**Source data:**
--- start ---
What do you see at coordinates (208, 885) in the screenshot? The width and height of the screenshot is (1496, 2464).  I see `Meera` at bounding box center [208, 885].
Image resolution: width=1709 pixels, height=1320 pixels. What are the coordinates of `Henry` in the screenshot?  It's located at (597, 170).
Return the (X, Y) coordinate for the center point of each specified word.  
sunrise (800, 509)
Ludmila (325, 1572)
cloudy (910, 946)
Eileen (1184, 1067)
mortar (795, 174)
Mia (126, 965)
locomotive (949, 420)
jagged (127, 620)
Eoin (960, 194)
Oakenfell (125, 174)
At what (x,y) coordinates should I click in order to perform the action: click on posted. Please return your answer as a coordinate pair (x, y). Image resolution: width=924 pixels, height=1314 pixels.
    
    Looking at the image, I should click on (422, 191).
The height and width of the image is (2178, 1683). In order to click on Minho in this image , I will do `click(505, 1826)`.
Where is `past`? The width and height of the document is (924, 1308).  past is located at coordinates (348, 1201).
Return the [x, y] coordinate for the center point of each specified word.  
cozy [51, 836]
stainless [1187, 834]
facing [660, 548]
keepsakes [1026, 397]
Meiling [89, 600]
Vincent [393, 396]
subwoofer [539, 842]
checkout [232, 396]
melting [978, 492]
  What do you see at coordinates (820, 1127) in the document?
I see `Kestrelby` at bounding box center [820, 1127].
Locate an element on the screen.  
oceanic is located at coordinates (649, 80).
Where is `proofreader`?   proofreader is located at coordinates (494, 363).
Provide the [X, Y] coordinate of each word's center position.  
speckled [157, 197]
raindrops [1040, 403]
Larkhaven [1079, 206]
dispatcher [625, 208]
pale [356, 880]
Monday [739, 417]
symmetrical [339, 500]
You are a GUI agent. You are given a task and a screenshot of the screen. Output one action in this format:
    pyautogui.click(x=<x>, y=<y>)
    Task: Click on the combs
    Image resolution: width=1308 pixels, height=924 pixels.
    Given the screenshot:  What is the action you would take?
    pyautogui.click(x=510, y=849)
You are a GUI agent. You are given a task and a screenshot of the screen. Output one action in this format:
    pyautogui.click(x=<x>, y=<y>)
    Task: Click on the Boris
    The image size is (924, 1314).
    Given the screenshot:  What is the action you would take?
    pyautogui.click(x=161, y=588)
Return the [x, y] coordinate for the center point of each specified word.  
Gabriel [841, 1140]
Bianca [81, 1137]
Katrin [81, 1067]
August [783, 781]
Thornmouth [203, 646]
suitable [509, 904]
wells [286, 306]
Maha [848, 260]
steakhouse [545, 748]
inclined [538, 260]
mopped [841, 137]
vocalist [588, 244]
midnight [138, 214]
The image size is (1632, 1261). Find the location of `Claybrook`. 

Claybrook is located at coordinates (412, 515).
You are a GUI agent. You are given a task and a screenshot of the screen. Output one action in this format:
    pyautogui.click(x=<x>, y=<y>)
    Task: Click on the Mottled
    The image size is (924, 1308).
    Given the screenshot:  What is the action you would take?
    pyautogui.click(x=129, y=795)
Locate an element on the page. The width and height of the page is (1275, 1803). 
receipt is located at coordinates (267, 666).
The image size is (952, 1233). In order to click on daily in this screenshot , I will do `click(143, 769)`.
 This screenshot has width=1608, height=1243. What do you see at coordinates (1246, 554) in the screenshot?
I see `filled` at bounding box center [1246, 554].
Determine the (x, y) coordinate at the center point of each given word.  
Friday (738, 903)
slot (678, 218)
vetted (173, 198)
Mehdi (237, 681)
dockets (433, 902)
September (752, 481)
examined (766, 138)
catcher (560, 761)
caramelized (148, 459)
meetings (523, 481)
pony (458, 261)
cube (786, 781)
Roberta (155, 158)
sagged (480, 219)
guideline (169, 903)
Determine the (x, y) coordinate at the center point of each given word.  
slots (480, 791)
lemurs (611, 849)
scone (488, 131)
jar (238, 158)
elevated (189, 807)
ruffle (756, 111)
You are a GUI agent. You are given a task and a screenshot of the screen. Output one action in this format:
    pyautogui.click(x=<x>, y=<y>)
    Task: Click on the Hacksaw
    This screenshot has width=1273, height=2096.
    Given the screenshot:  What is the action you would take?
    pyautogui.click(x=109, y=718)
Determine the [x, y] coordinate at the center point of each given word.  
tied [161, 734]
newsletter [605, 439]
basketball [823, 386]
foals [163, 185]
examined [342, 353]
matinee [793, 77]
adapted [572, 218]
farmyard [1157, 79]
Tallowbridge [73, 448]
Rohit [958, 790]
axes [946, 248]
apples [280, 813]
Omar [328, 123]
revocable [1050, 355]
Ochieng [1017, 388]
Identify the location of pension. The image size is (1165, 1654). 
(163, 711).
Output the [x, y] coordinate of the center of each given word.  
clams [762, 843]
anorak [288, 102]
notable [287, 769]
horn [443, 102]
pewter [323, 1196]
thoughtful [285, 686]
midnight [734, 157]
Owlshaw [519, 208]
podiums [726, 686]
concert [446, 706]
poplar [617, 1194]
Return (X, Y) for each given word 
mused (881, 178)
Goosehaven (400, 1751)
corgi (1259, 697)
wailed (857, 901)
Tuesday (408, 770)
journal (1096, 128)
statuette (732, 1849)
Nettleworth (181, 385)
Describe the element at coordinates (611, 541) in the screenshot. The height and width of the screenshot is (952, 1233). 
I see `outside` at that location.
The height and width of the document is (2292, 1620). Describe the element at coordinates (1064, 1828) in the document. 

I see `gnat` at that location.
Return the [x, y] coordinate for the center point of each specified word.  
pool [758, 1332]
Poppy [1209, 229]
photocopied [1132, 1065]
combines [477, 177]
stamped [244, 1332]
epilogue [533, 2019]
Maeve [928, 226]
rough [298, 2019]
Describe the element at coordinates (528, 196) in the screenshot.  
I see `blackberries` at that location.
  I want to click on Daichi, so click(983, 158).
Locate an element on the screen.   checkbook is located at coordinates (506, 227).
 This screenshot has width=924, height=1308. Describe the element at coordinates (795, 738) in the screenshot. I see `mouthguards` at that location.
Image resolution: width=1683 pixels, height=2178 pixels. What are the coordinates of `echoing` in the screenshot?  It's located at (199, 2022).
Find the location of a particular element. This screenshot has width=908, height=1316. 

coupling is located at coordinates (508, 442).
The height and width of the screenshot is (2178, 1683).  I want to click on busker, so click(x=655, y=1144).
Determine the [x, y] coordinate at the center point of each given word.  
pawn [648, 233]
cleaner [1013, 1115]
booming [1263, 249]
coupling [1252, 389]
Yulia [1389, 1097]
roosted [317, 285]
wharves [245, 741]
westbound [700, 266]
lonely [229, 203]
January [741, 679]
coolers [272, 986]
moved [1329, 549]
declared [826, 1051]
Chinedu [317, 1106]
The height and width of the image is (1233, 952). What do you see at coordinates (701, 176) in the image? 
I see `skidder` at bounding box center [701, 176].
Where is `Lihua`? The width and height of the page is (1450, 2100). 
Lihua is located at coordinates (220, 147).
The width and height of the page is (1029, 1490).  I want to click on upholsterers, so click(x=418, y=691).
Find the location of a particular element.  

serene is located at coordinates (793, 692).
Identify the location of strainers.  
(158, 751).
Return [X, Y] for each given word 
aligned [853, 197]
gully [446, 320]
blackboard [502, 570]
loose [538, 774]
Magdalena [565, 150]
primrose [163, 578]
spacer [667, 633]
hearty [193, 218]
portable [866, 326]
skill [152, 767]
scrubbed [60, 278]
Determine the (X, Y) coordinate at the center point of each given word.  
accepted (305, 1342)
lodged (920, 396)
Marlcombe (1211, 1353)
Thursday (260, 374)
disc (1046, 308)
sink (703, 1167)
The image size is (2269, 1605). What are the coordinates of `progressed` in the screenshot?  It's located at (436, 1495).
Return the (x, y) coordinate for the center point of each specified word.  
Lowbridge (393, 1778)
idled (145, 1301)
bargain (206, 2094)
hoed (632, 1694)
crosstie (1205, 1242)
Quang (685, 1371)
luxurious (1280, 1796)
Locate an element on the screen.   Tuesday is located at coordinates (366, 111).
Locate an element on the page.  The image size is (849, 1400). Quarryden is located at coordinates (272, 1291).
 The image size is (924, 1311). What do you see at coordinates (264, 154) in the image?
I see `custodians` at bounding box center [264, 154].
--- end ---
Pull out every line from the entries above that contains the string "pixels", matching case exactly.

**Solved problem:**
Image resolution: width=1709 pixels, height=1320 pixels. What are the coordinates of `Henry` in the screenshot?  It's located at (597, 170).
At what (x,y) coordinates should I click in order to perform the action: click on posted. Please return your answer as a coordinate pair (x, y). Image resolution: width=924 pixels, height=1314 pixels.
    Image resolution: width=1308 pixels, height=924 pixels.
Image resolution: width=1683 pixels, height=2178 pixels. What are the coordinates of `echoing` in the screenshot?  It's located at (199, 2022).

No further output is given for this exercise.